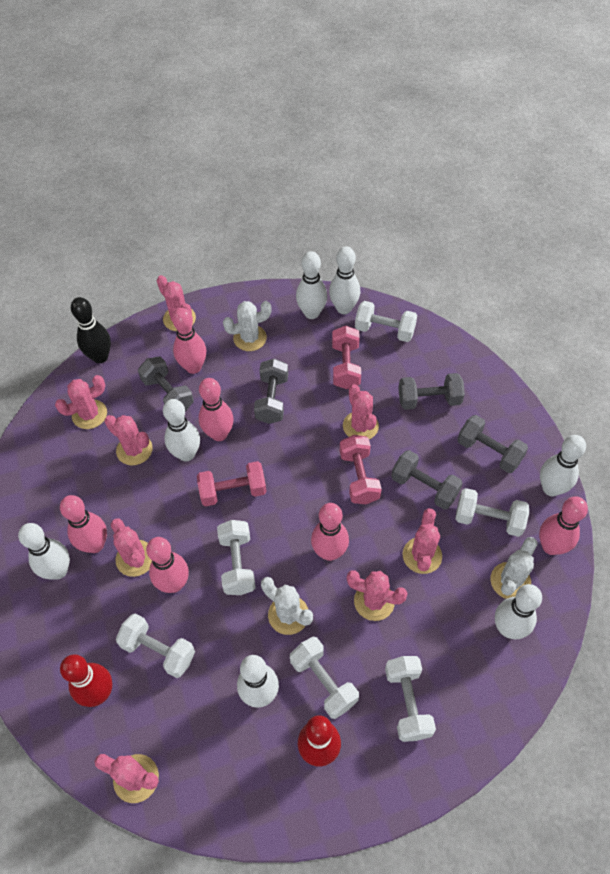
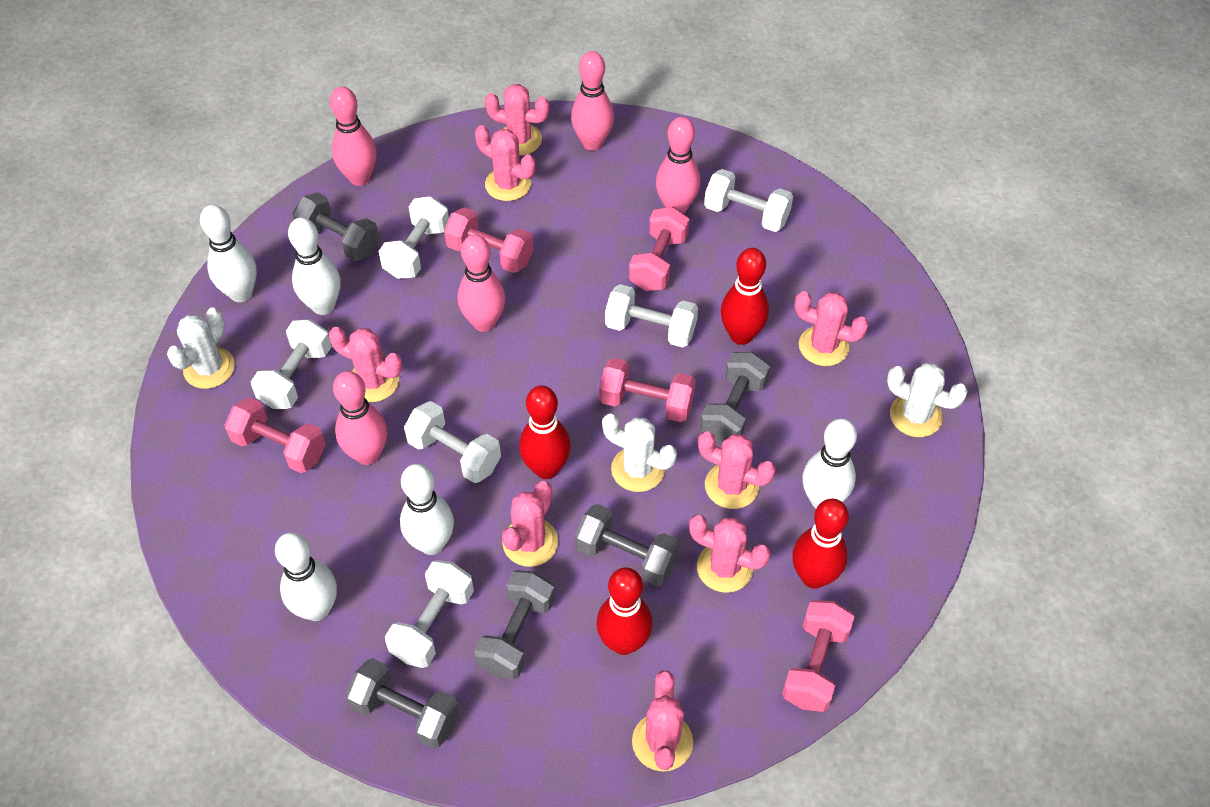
black bowling pin: 1 -> 0
pink bowling pin: 6 -> 5
pink dumbbell: 3 -> 5
red bowling pin: 2 -> 4
white bowling pin: 7 -> 5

EXERCISE BRIEF:
Write out, exactly as they appear, the lines from the one containing "pink dumbbell: 3 -> 5" through the last line of the records above, both included, and nothing more.

RESULT FOR THIS TASK:
pink dumbbell: 3 -> 5
red bowling pin: 2 -> 4
white bowling pin: 7 -> 5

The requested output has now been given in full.